Dataset records:

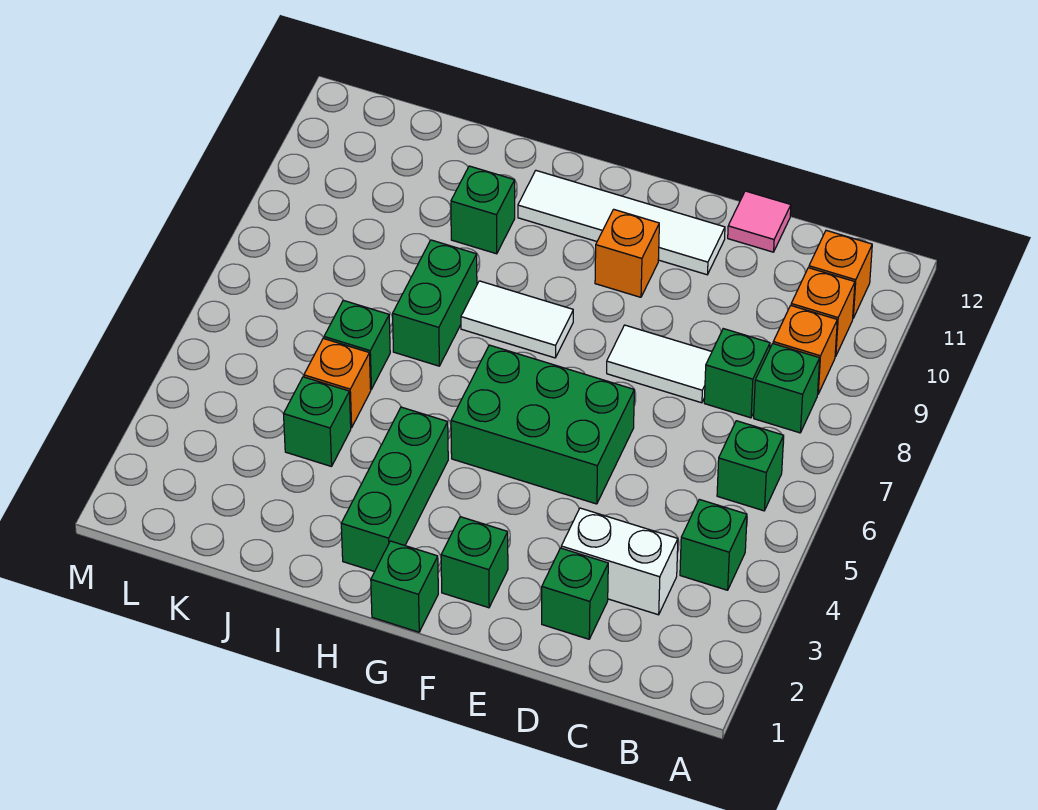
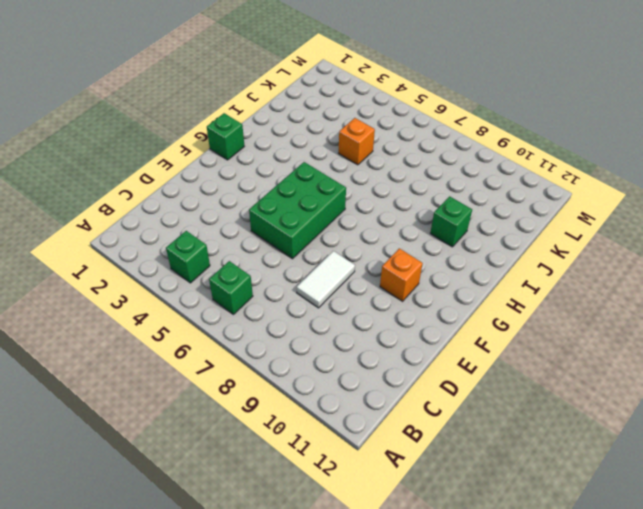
none -> green brick B8 level 1
none -> orange brick B9 level 1
none -> orange brick B10 level 1

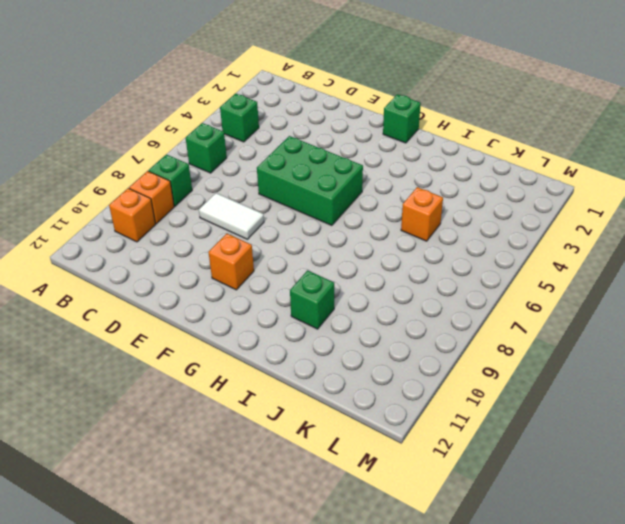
none -> orange brick B11 level 1
none -> white brick C3:D3 level 1
none -> green brick C8 level 1

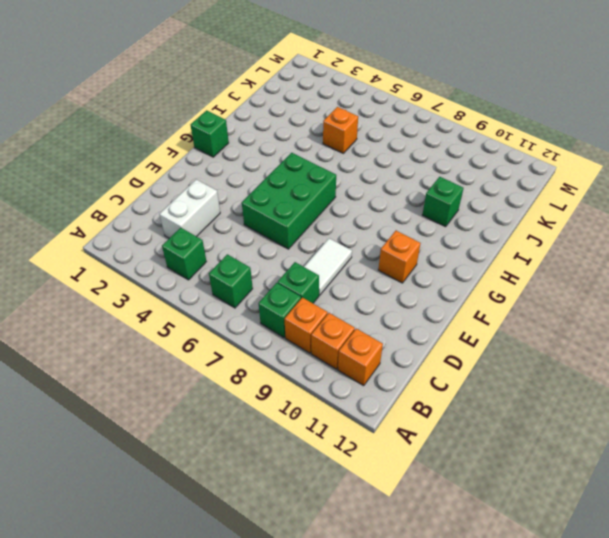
none -> green brick D2 level 1
none -> pink tile D12 level 1
none -> white tile E11:H11 level 1

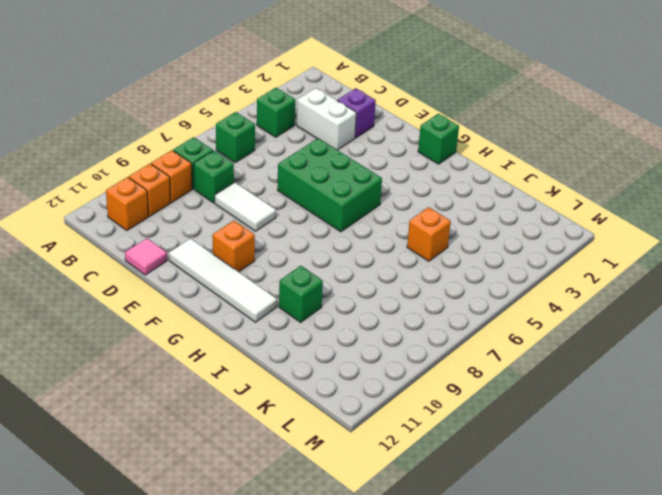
purple brick D2 level 1 -> green brick D2 level 1
none -> green brick F2 level 1
none -> white tile G8:H8 level 1
none -> green brick H2:H4 level 1

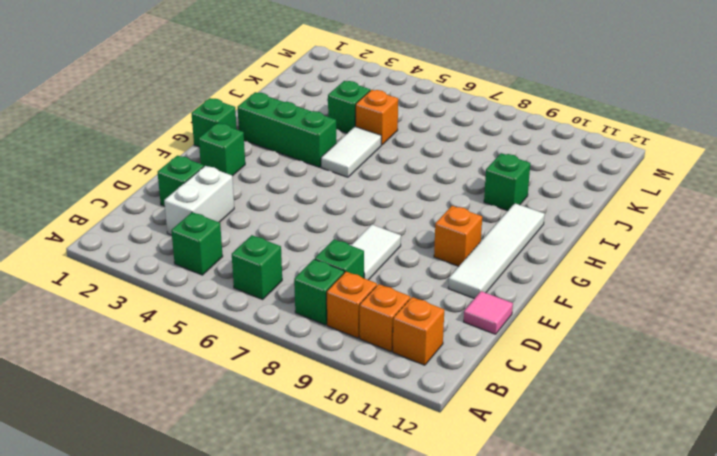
white tile H5:I5 level 1 -> white tile G8:H8 level 1
none -> green brick E5:G6 level 1
none -> green brick I7:I8 level 1
none -> green brick J6 level 1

Task –
Where the line containing "none -> white tile G8:H8 level 1" appears in the records above, begin copying and continue exactly through the last line, with nothing else; omit every picture.

Response –
none -> white tile G8:H8 level 1
none -> green brick H2:H4 level 1

white tile H5:I5 level 1 -> white tile G8:H8 level 1
none -> green brick E5:G6 level 1
none -> green brick I7:I8 level 1
none -> green brick J6 level 1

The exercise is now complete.